Task brief ▸
From the material below, reproduce exactly the stretch of lines that begins with the line holding "lime slope C3:D3" and ends with the line holding "white cone G2", skipping the pictures.

##### Supplied records #####

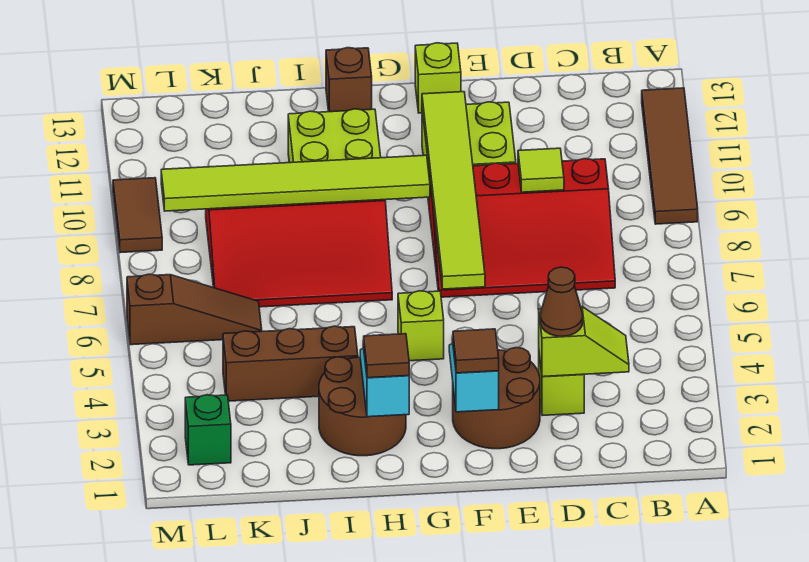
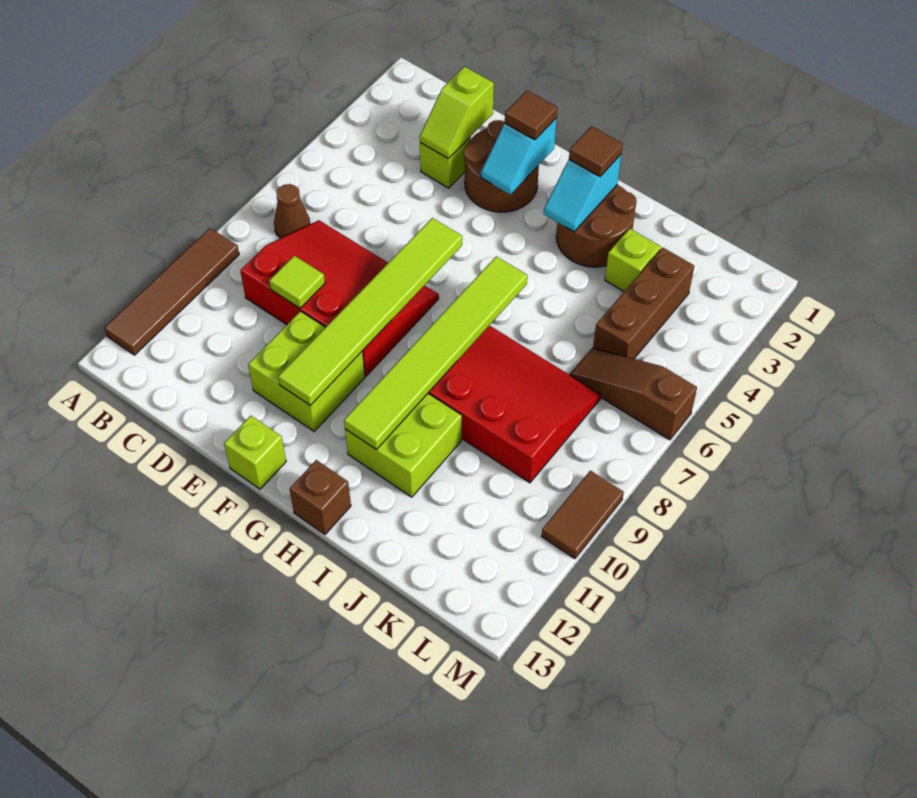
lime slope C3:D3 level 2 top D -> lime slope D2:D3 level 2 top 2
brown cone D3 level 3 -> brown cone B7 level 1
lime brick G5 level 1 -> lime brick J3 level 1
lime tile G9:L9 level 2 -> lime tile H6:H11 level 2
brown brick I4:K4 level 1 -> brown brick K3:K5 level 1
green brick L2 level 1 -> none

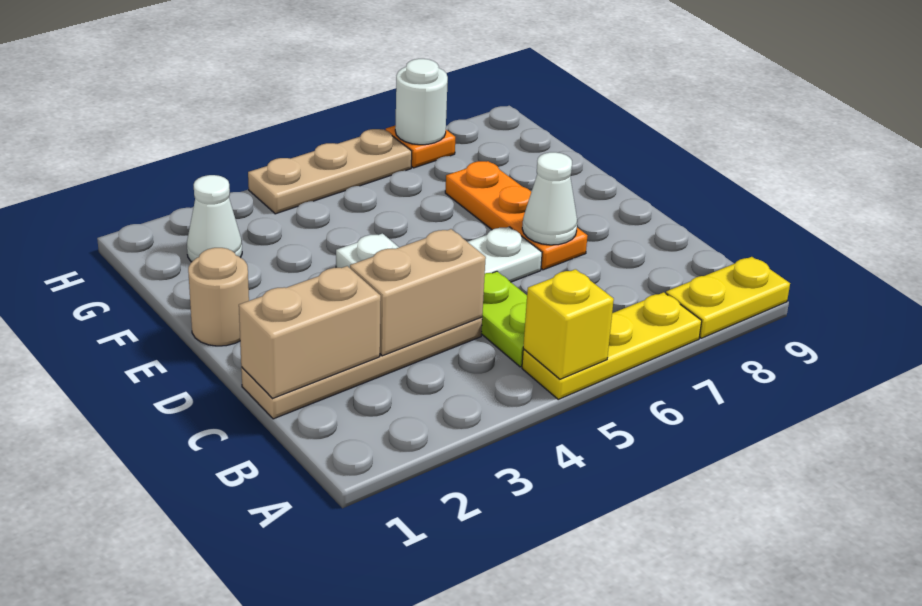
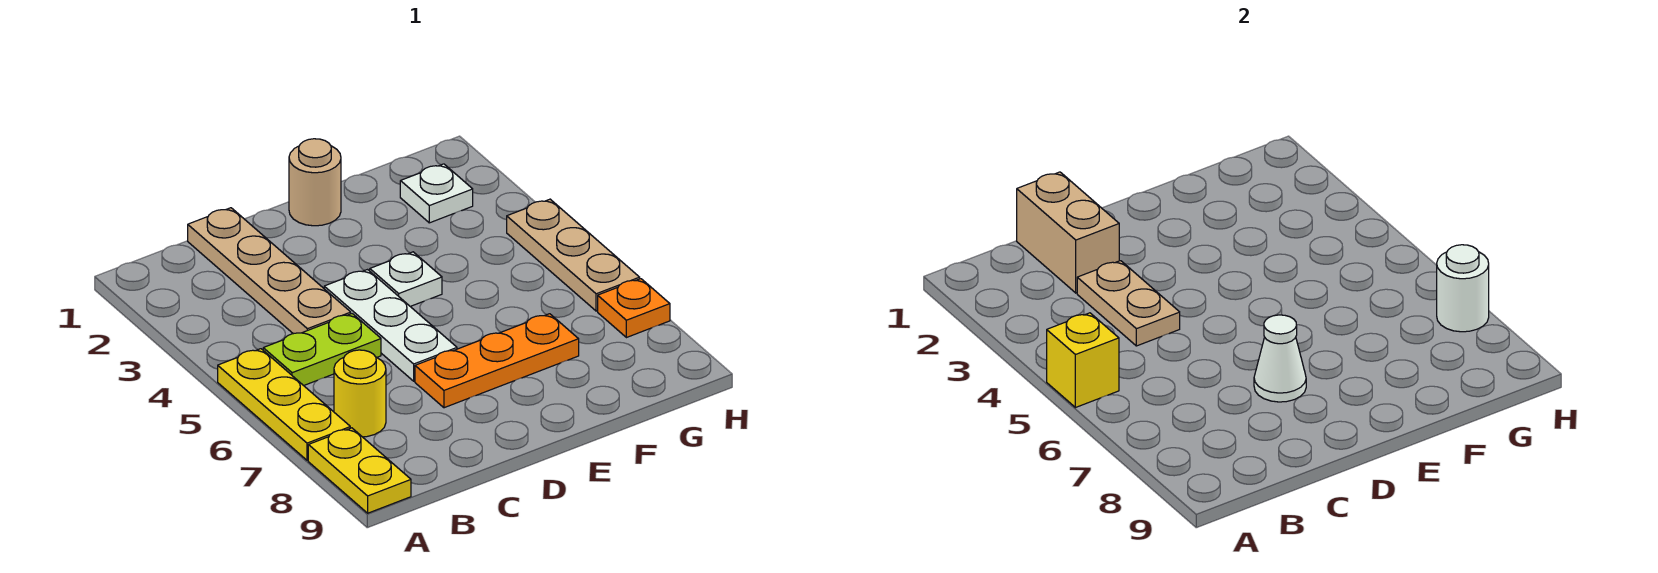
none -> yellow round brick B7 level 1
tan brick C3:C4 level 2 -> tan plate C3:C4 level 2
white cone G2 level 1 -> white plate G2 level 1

#####
##### Supplied records #####

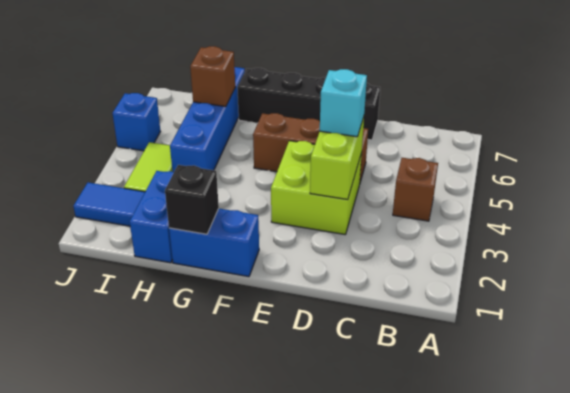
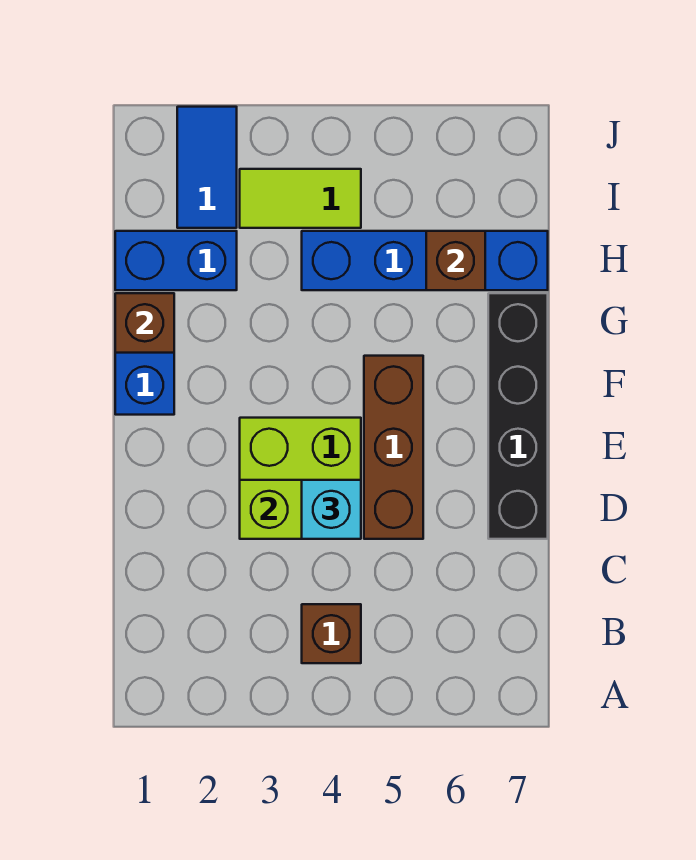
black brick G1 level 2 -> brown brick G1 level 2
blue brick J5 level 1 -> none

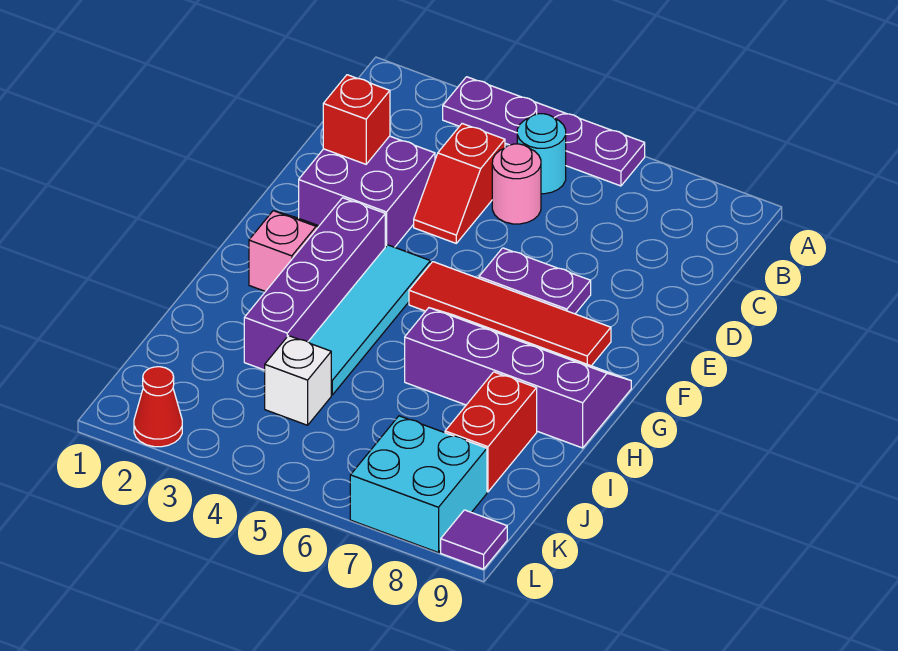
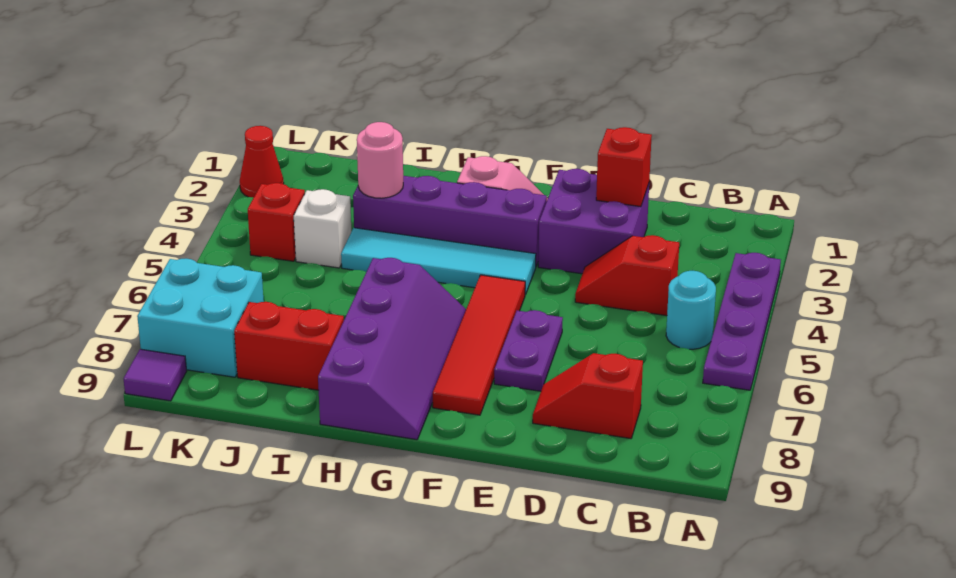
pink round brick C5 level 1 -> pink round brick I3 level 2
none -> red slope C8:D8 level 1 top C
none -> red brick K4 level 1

#####

Solved exercise ▸
lime slope C3:D3 level 2 top D -> lime slope D2:D3 level 2 top 2
brown cone D3 level 3 -> brown cone B7 level 1
lime brick G5 level 1 -> lime brick J3 level 1
lime tile G9:L9 level 2 -> lime tile H6:H11 level 2
brown brick I4:K4 level 1 -> brown brick K3:K5 level 1
green brick L2 level 1 -> none

none -> yellow round brick B7 level 1
tan brick C3:C4 level 2 -> tan plate C3:C4 level 2
white cone G2 level 1 -> white plate G2 level 1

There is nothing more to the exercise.